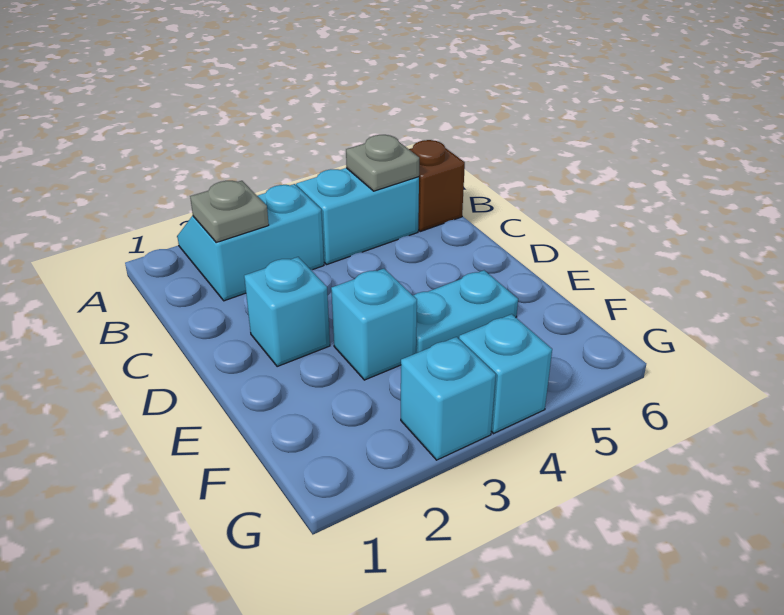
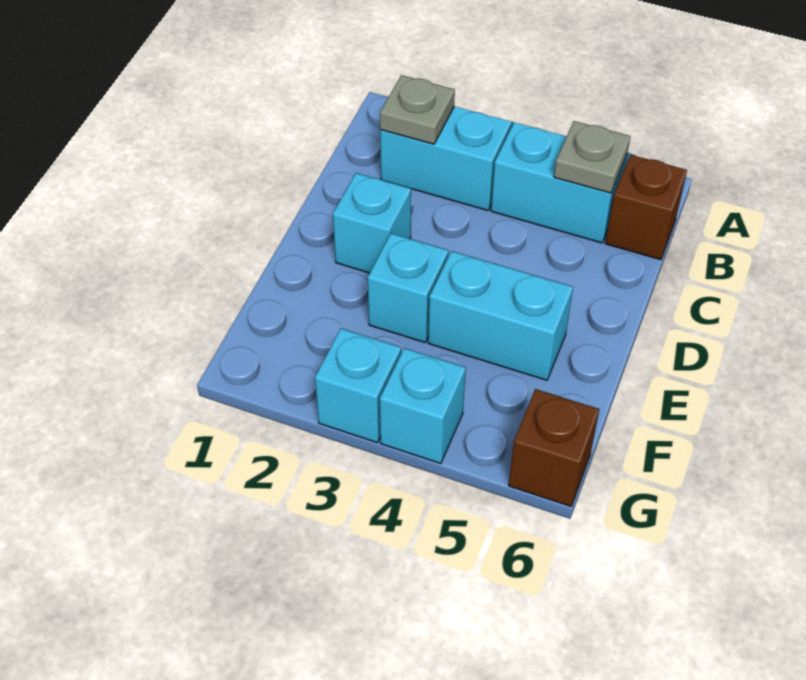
cyan plate E4:E5 level 1 -> cyan brick E4:E5 level 1
none -> brown brick G6 level 1

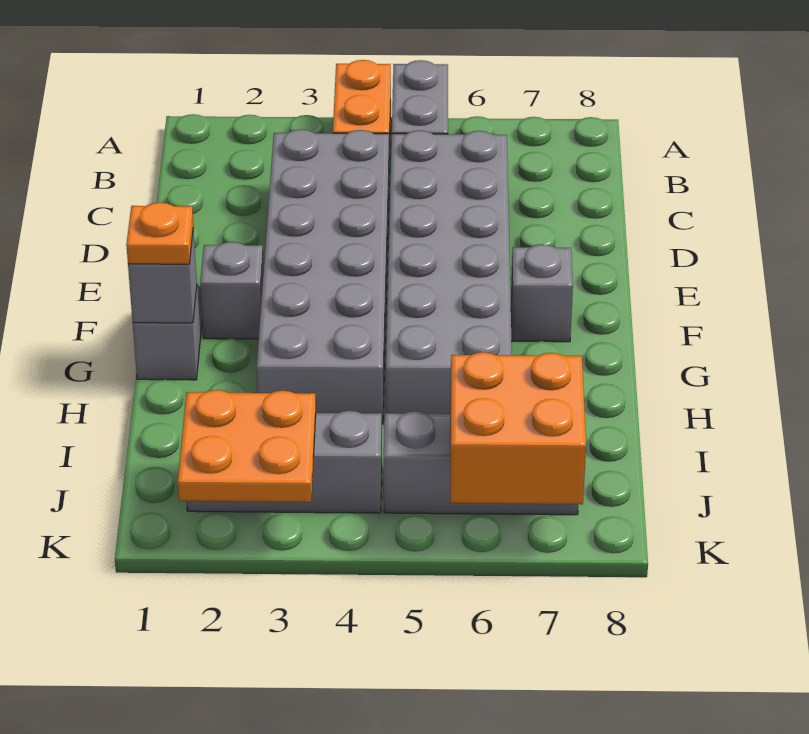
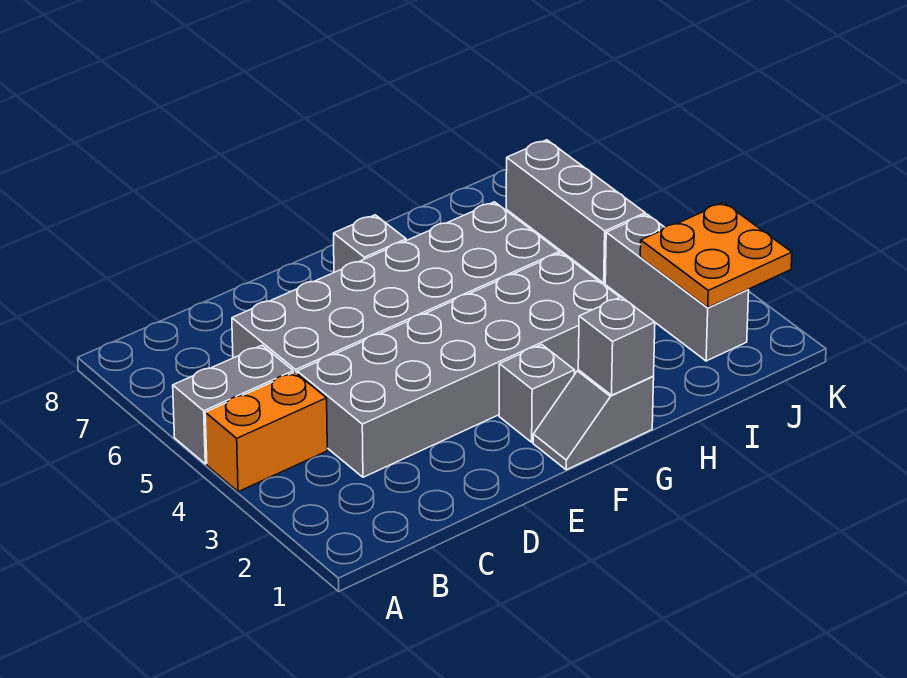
orange plate G1 level 3 -> none
orange brick J6:K7 level 2 -> none

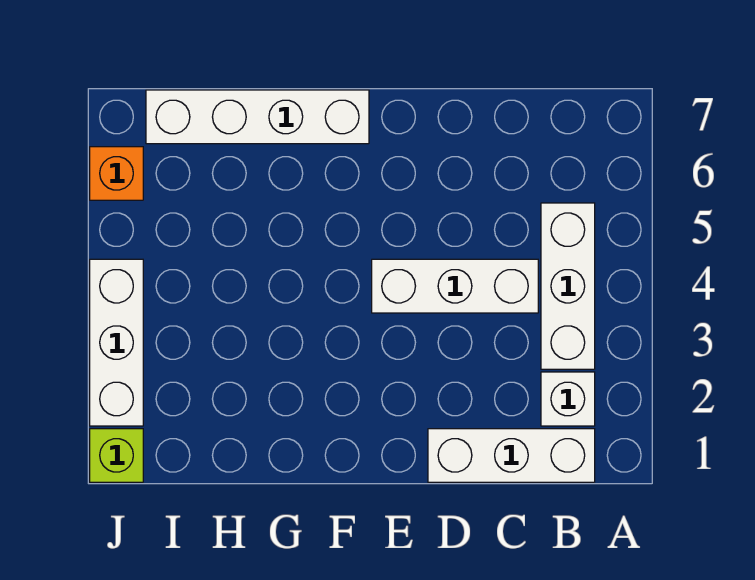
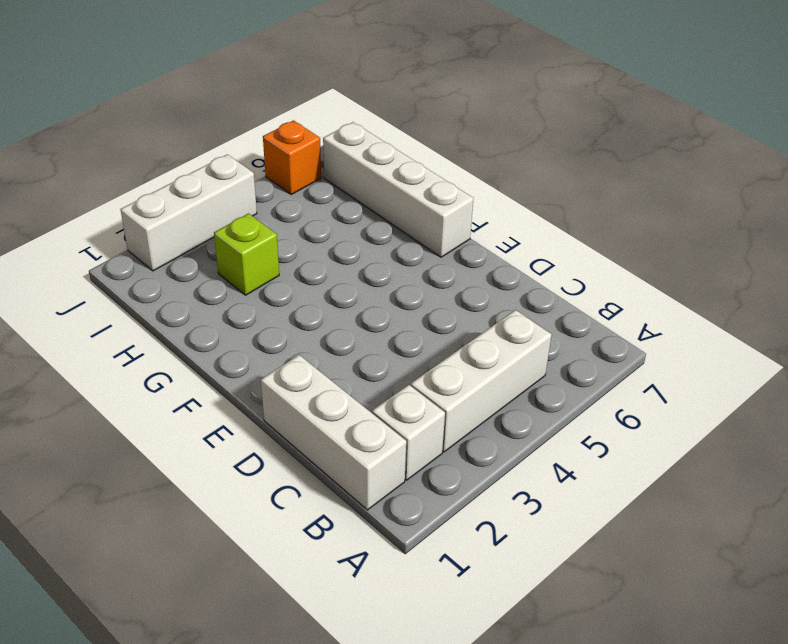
white brick C4:E4 level 1 -> none
lime brick J1 level 1 -> lime brick H3 level 1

---+---

__THE TASK__: Every record should come back exactly as it is, though none of the pictures should.

__RESPONSE TO THE EXERCISE__:
cyan plate E4:E5 level 1 -> cyan brick E4:E5 level 1
none -> brown brick G6 level 1

orange plate G1 level 3 -> none
orange brick J6:K7 level 2 -> none

white brick C4:E4 level 1 -> none
lime brick J1 level 1 -> lime brick H3 level 1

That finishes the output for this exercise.